• Assignment: Where a line below contains "seau", count it. Reply with the total only.

--- Data for the task ---

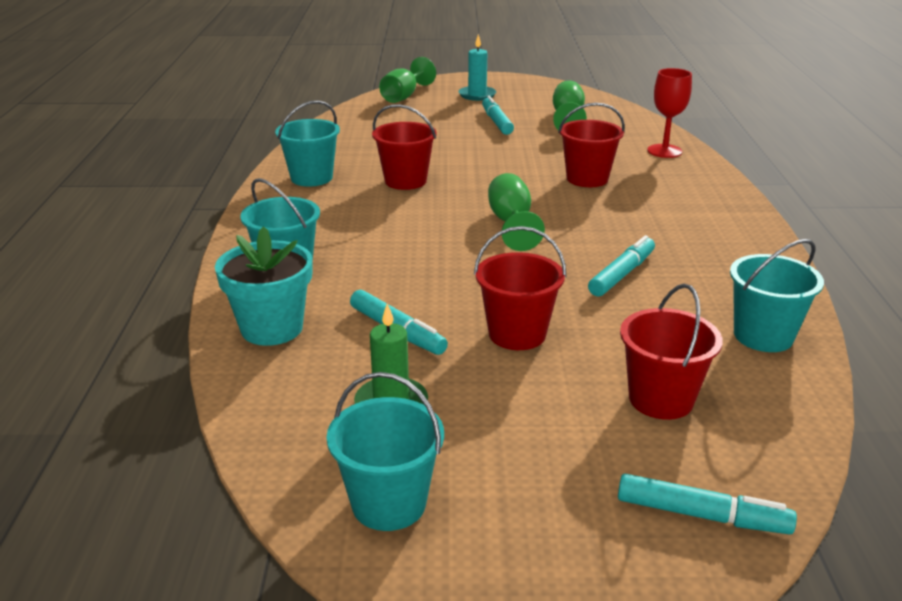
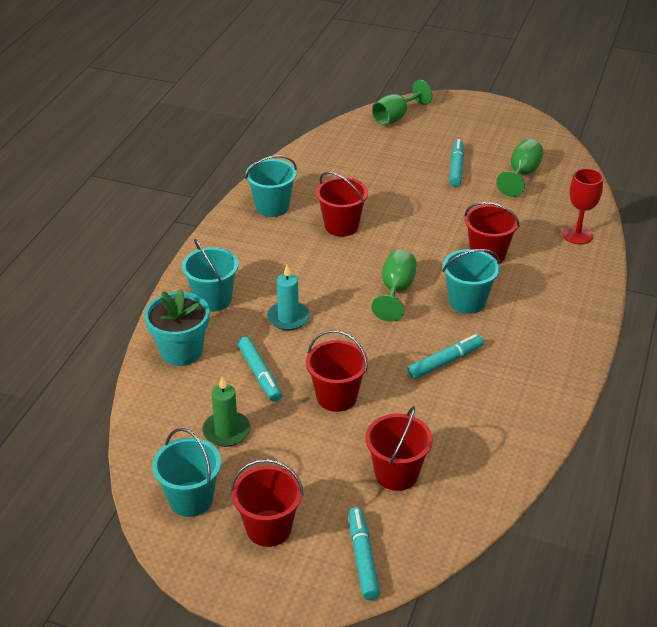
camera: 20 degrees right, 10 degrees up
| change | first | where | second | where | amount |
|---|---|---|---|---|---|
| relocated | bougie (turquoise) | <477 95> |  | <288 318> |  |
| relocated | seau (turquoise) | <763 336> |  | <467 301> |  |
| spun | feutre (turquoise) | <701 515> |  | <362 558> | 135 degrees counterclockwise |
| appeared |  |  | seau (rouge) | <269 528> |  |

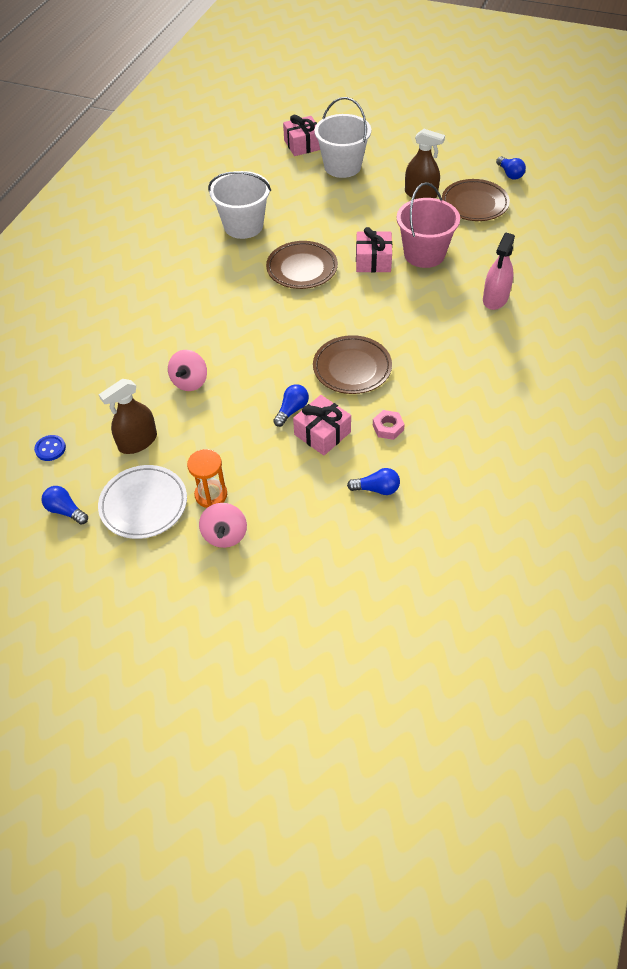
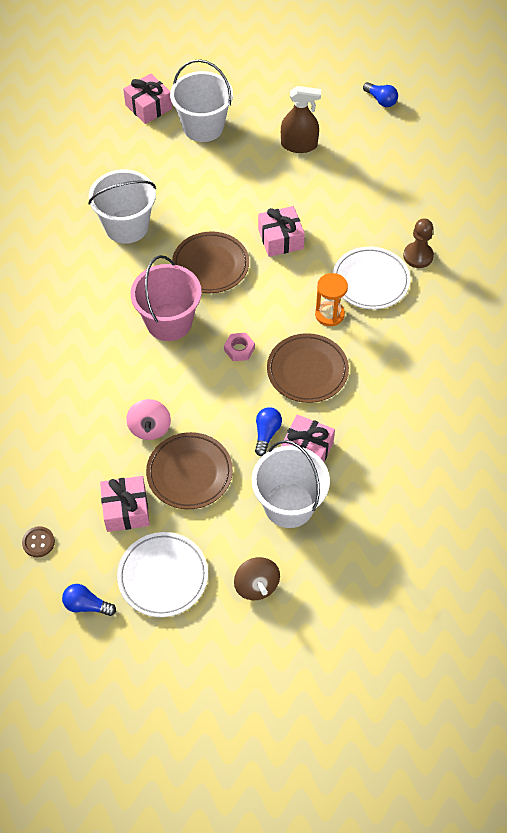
camera: 20 degrees left, 5 degrees up
| change | first | where | second | where | amount |
|---|---|---|---|---|---|
| relocated | assiette (marron) | <474 204> |  | <189 473> |  |
| relocated | seau (rose) | <424 254> |  | <169 322> |  |
| exchanged | vaporisateur (rose) | <495 298> | pion (marron) | <418 256> |  |
| exchanged | vaporisateur (marron) | <138 441> | cadeau (rose) | <126 510> |  |
| relocated | écrou (rose) | <388 427> |  | <239 349> |  |
| colour | bouton (bleu) | <50 449> | bouton (marron) | <38 542> |  |
| relocated | sablier (orange) | <211 495> |  | <329 314> |  |
| missing | ampoule (bleu) | <377 489> |  |  |  |
| colour | toupie (rose) | <225 535> | toupie (marron) | <256 586> |  |
| appeared |  |  | assiette (blanc) | <370 281> |  |
| appeared |  |  | seau (blanc) | <289 505> |  |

---

• Response for this exercise: 4